▶ EXERCISE GOAL
Your task is to reproduce exactly the lines from the line with "P2 pin 2: GND -> N_20" through the end of the records below.

[[ MATERIAL FOR THE TASK, beginning ]]

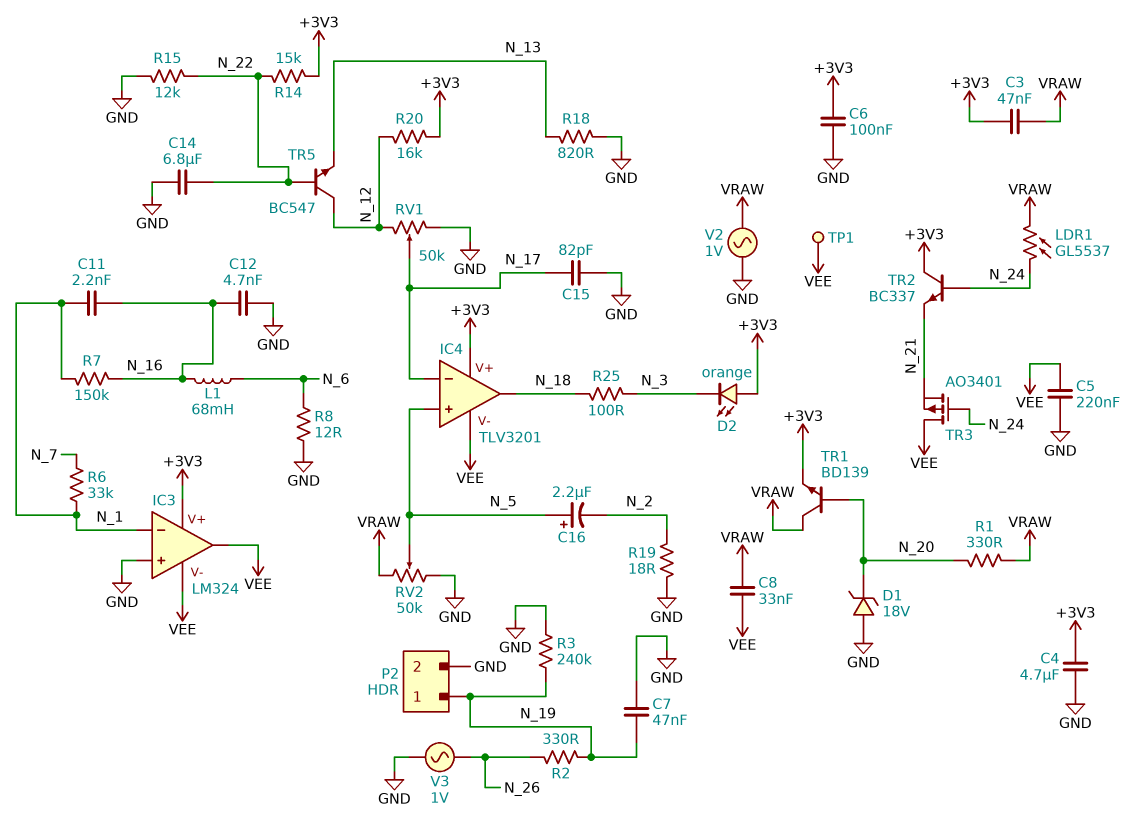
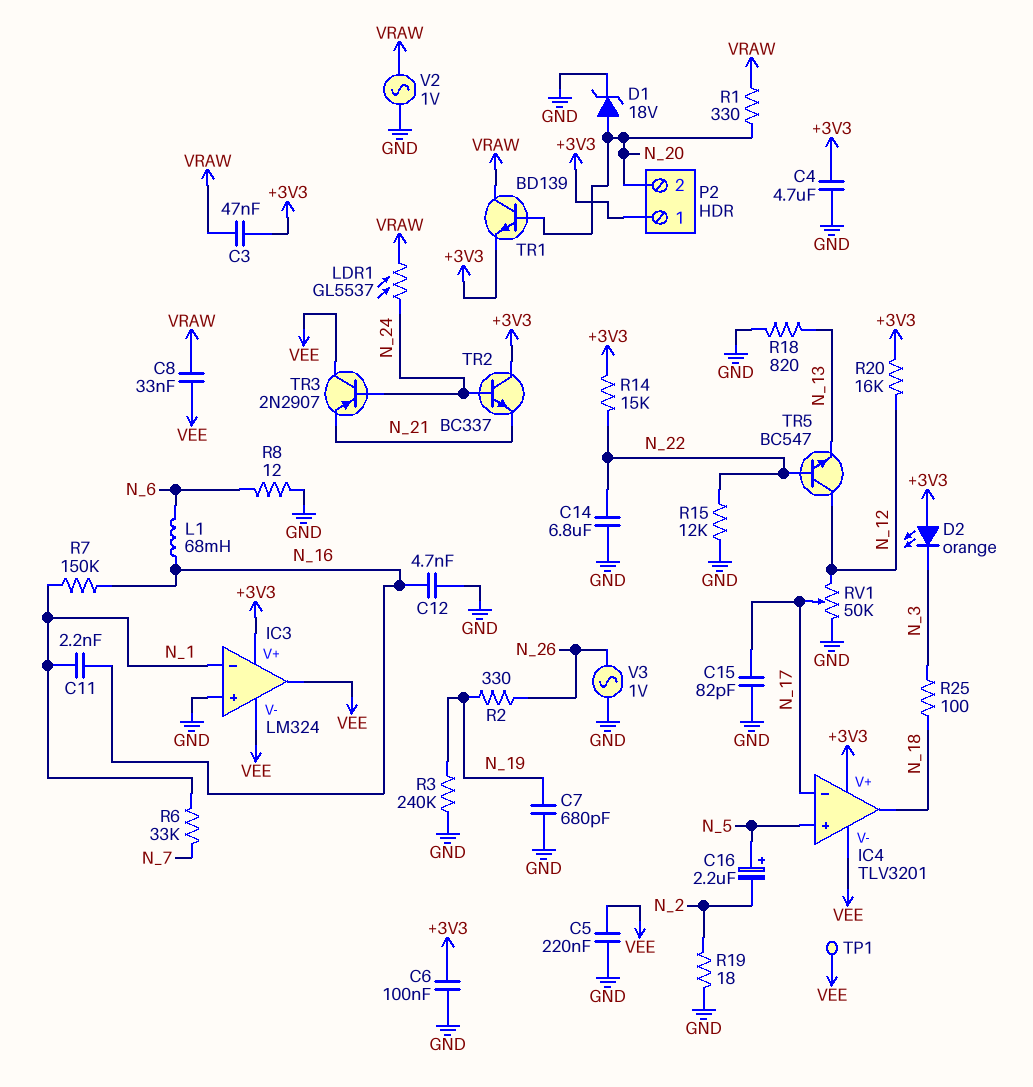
C7: 47nF (GND, N_19) -> 680pF (GND, N_19)
D1: zener 18V (A GND, K N_20) -> zener 18V (A N_20, K GND)
P2 pin 1: N_19 -> +3V3
P2 pin 2: GND -> N_20
RV2: 50k (GND, VRAW, wiper N_5) -> none
TR3: PMOS AO3401 (G N_24, D VEE, S N_21) -> PNP 2N2907 (B N_24, C VEE, E N_21)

[[ MATERIAL FOR THE TASK, end ]]

▶ ANSWER FOR THE TASK
P2 pin 2: GND -> N_20
RV2: 50k (GND, VRAW, wiper N_5) -> none
TR3: PMOS AO3401 (G N_24, D VEE, S N_21) -> PNP 2N2907 (B N_24, C VEE, E N_21)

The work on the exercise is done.